Please reproduce, exactly as given, the lines running from the start of the data to the line containing "to [309, 413]", inclusive, and omit the pictures.

### [Object tracking records]
-------------------------
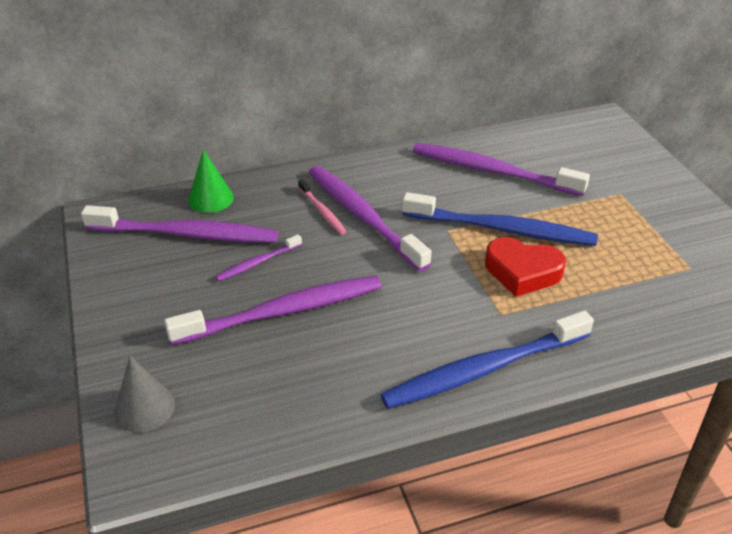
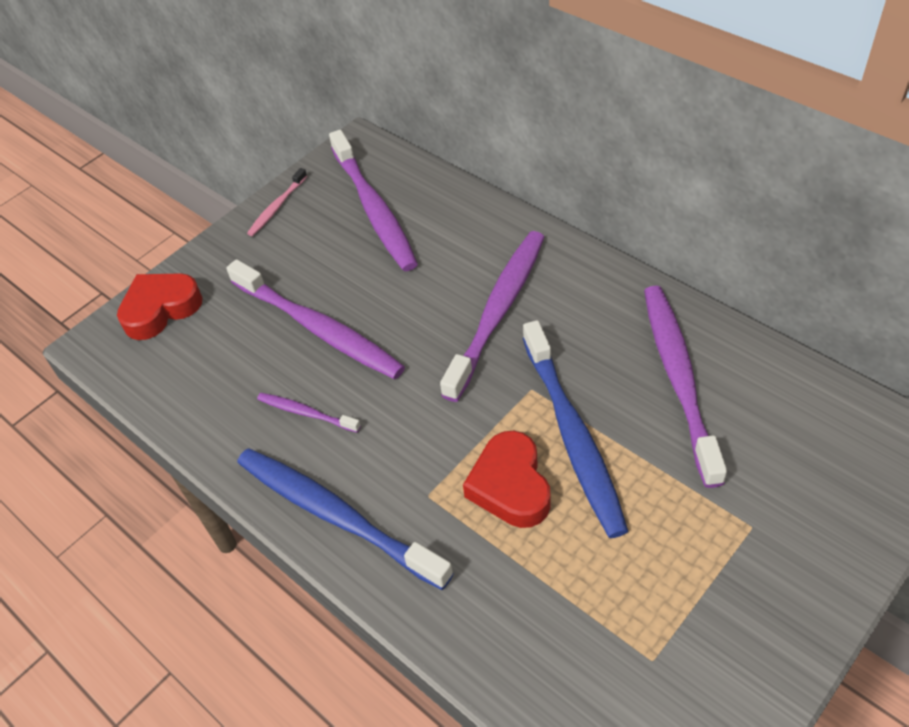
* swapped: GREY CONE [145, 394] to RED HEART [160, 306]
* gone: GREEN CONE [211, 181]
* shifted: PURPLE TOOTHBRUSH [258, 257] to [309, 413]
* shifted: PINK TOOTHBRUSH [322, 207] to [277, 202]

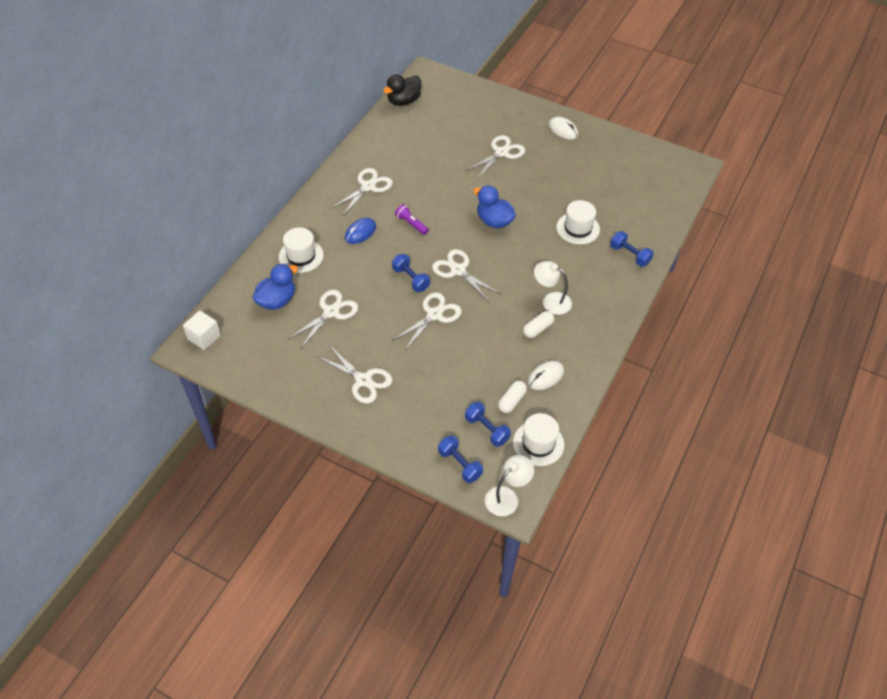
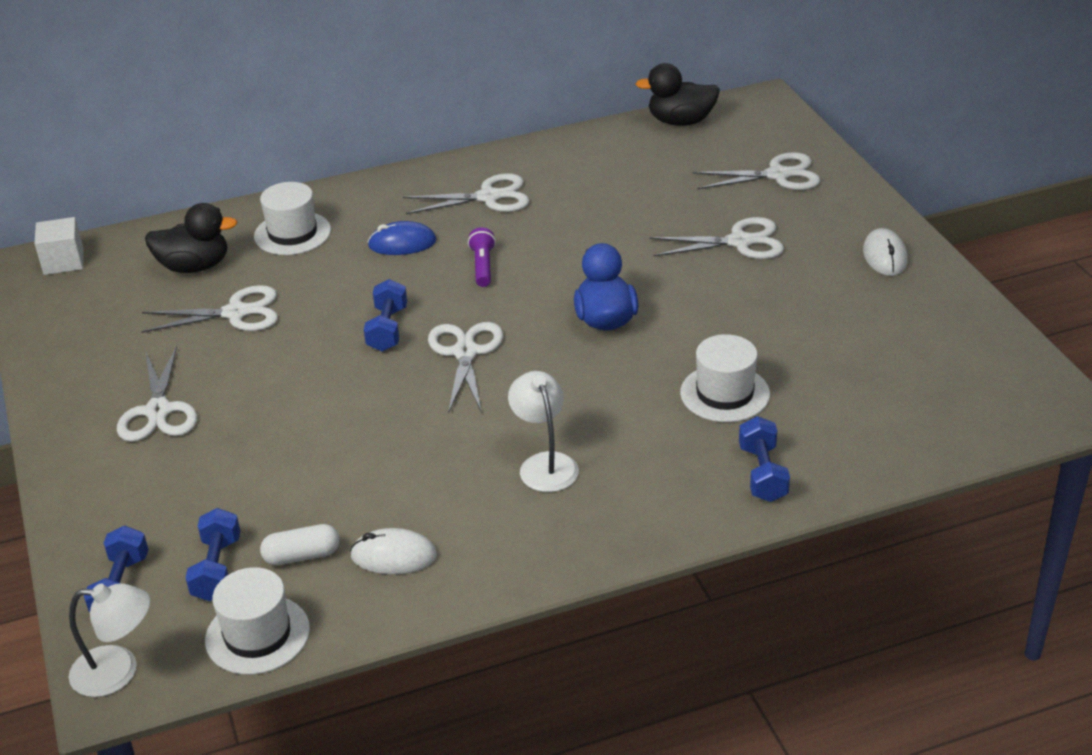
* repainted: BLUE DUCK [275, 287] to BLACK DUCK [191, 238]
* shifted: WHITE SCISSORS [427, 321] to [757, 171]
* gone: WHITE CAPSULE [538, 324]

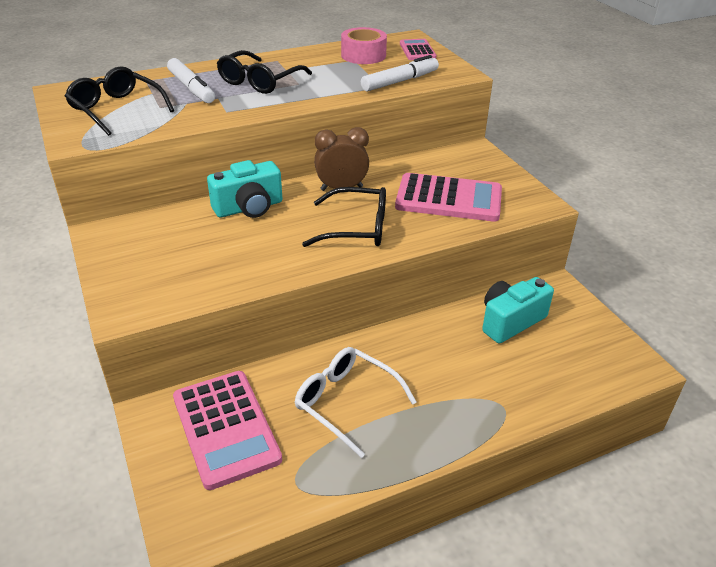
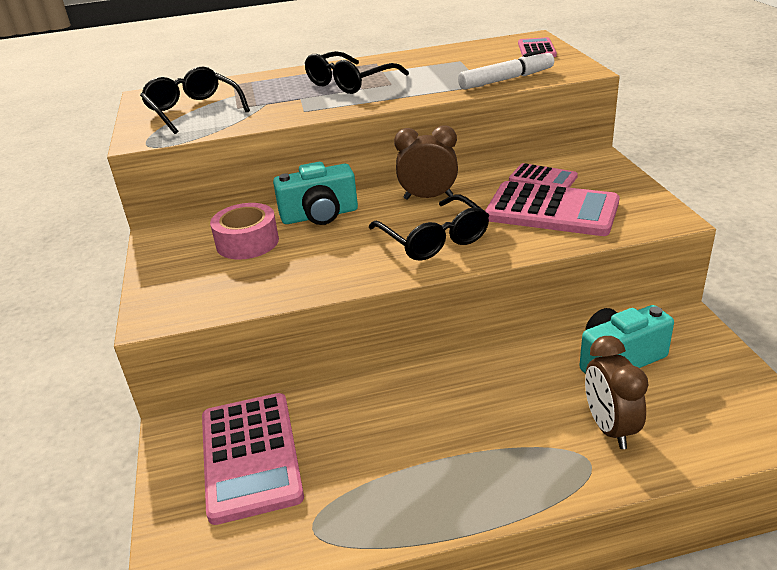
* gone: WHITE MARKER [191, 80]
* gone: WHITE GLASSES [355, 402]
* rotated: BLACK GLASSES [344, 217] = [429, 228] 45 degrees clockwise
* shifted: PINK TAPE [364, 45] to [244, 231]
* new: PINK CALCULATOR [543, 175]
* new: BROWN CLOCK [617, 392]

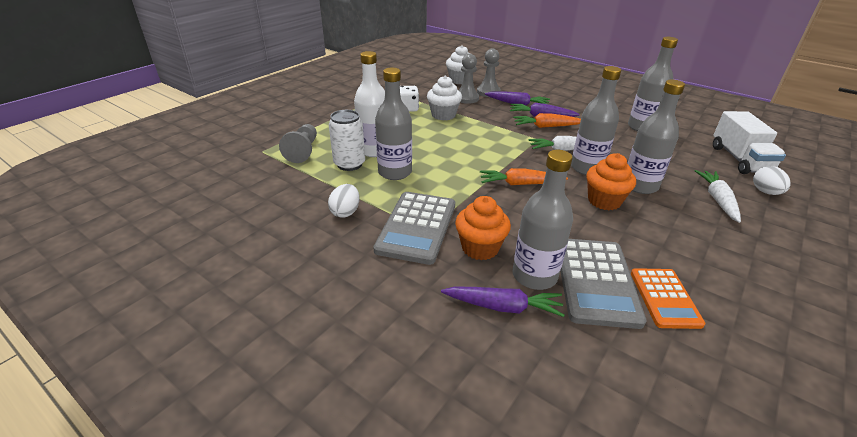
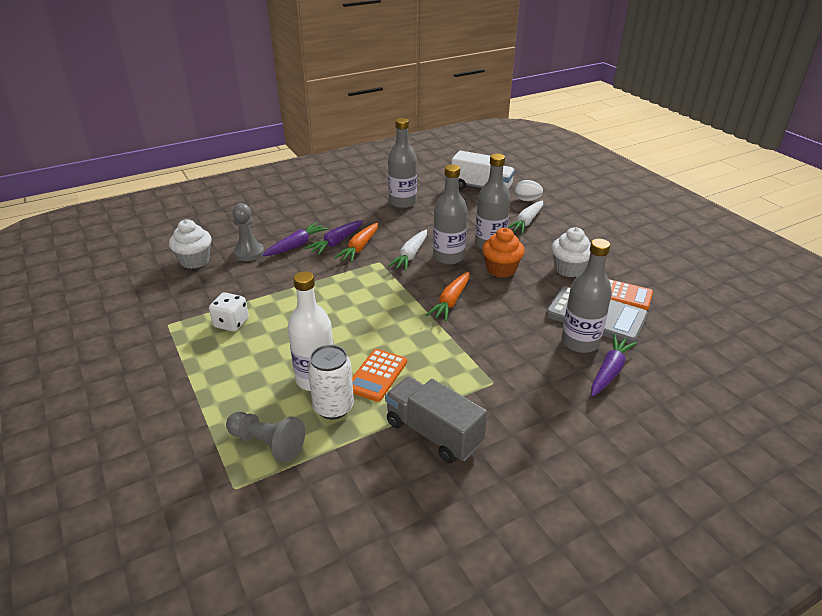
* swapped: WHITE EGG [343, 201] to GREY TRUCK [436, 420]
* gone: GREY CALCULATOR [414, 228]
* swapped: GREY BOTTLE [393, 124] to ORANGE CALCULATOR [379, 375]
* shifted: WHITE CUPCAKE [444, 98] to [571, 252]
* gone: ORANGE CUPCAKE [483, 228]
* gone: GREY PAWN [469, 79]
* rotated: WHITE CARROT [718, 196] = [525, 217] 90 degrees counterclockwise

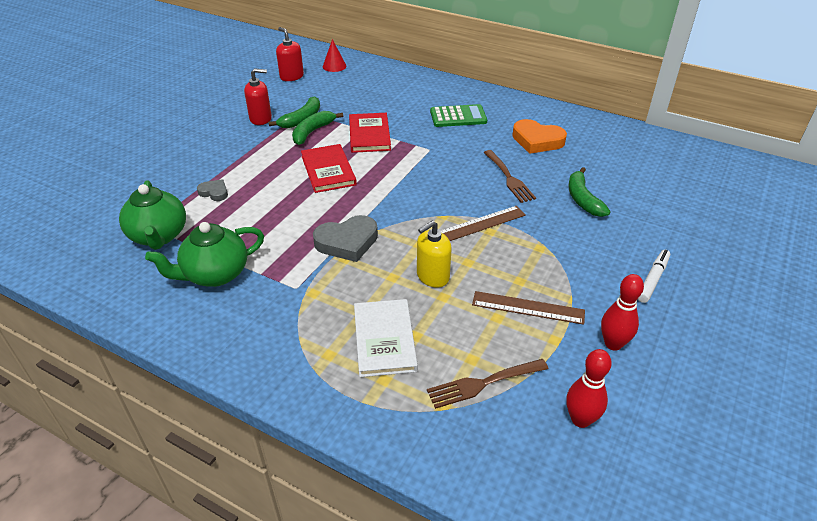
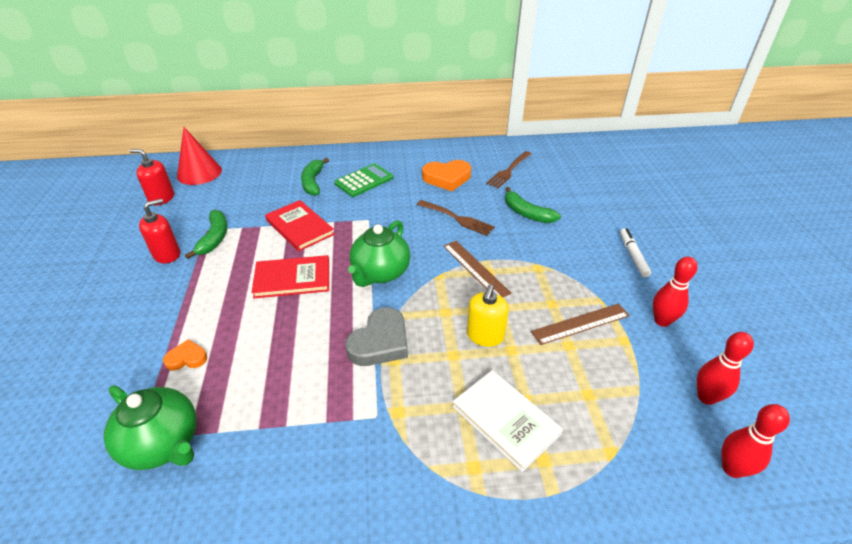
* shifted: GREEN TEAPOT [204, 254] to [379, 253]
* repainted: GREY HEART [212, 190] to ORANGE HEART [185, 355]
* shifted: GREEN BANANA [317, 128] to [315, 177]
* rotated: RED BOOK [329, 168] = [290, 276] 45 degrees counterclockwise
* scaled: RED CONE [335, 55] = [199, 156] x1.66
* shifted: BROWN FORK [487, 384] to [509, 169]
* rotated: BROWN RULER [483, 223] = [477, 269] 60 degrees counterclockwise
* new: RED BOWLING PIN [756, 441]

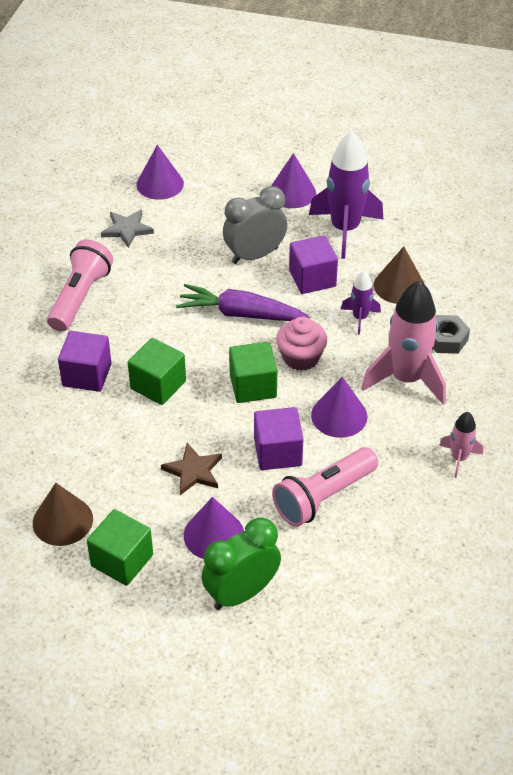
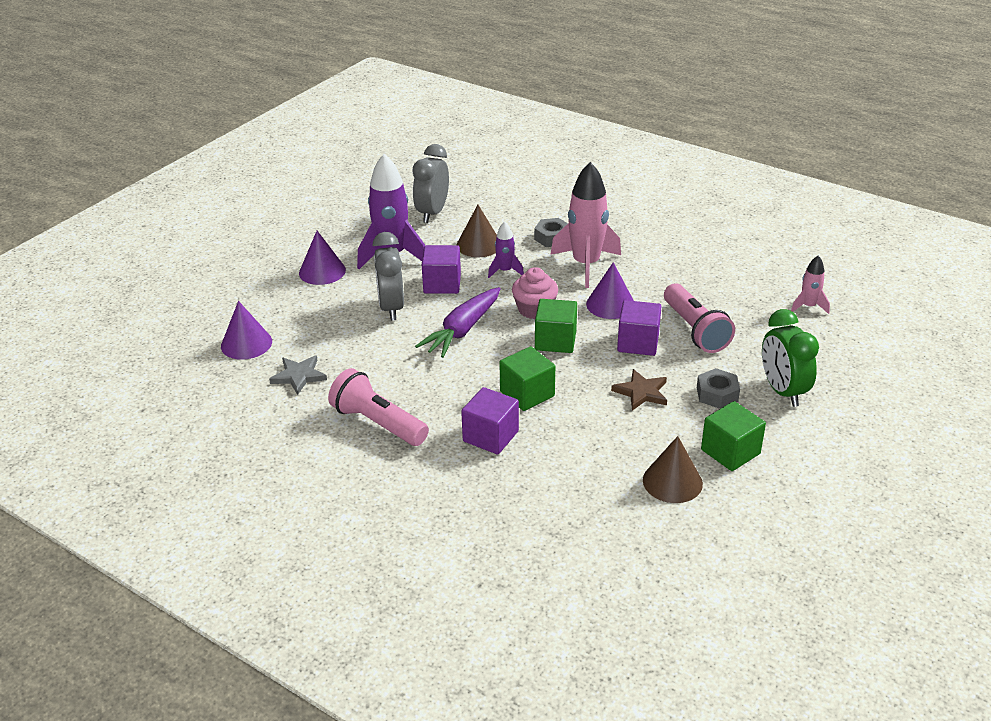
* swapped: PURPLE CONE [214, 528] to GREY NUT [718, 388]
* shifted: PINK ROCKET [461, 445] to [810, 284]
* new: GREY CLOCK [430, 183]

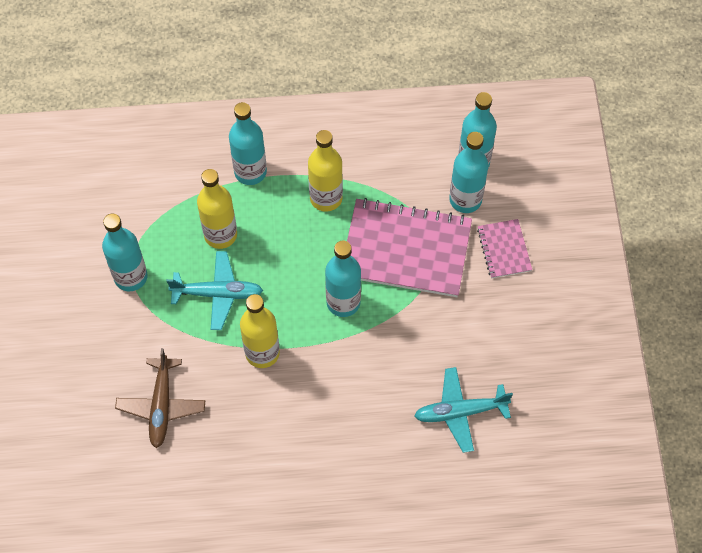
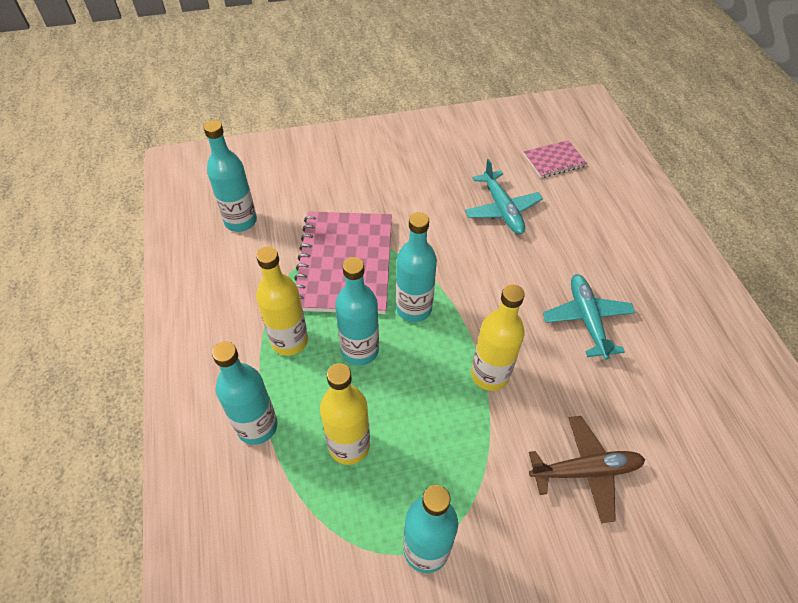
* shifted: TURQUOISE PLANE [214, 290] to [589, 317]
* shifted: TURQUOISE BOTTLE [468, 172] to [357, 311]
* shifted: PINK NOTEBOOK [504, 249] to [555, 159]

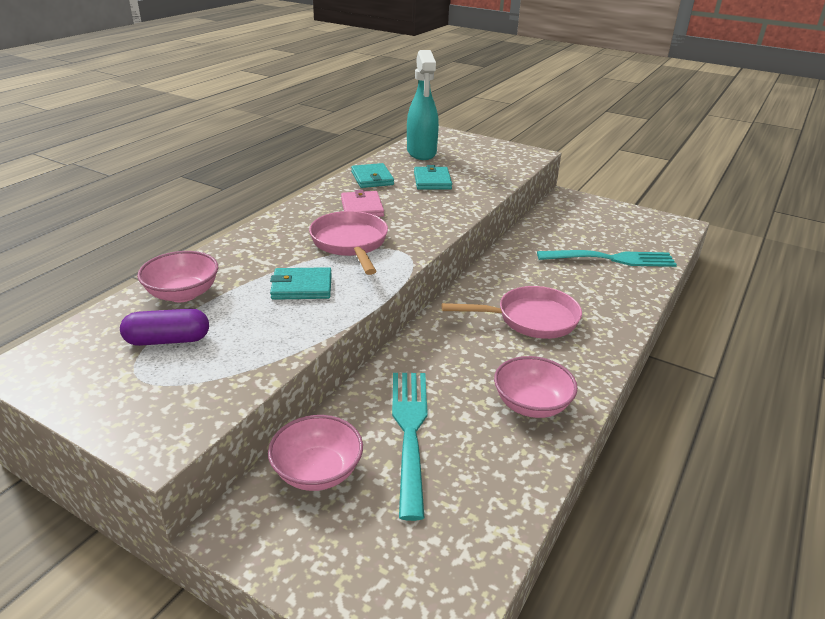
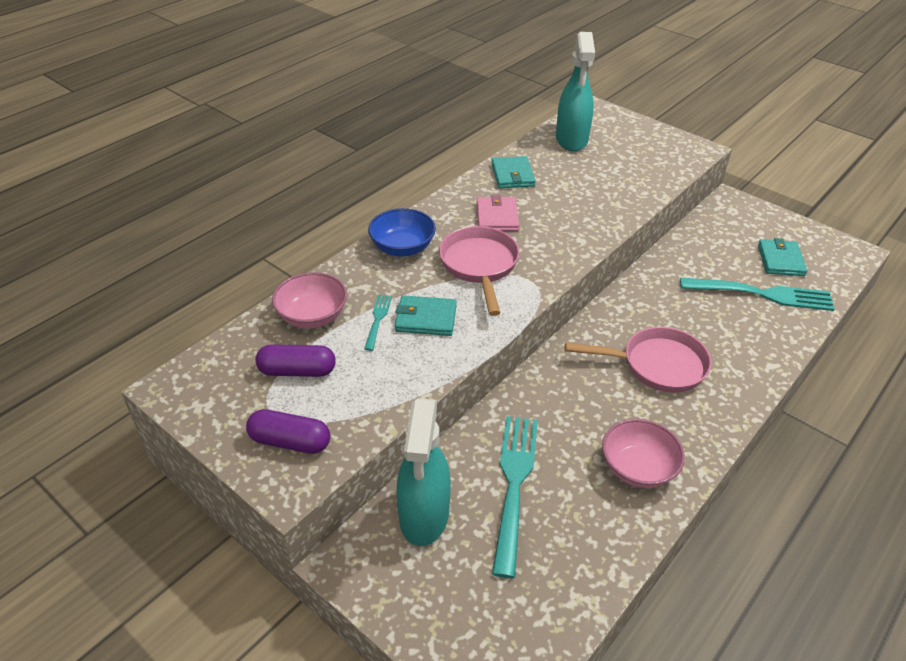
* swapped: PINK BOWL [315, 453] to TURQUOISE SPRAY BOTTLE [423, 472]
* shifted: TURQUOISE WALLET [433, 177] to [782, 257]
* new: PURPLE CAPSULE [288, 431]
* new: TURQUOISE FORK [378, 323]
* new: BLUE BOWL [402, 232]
-------------------------
### [Answer to this exercise]
* swapped: GREY CONE [145, 394] to RED HEART [160, 306]
* gone: GREEN CONE [211, 181]
* shifted: PURPLE TOOTHBRUSH [258, 257] to [309, 413]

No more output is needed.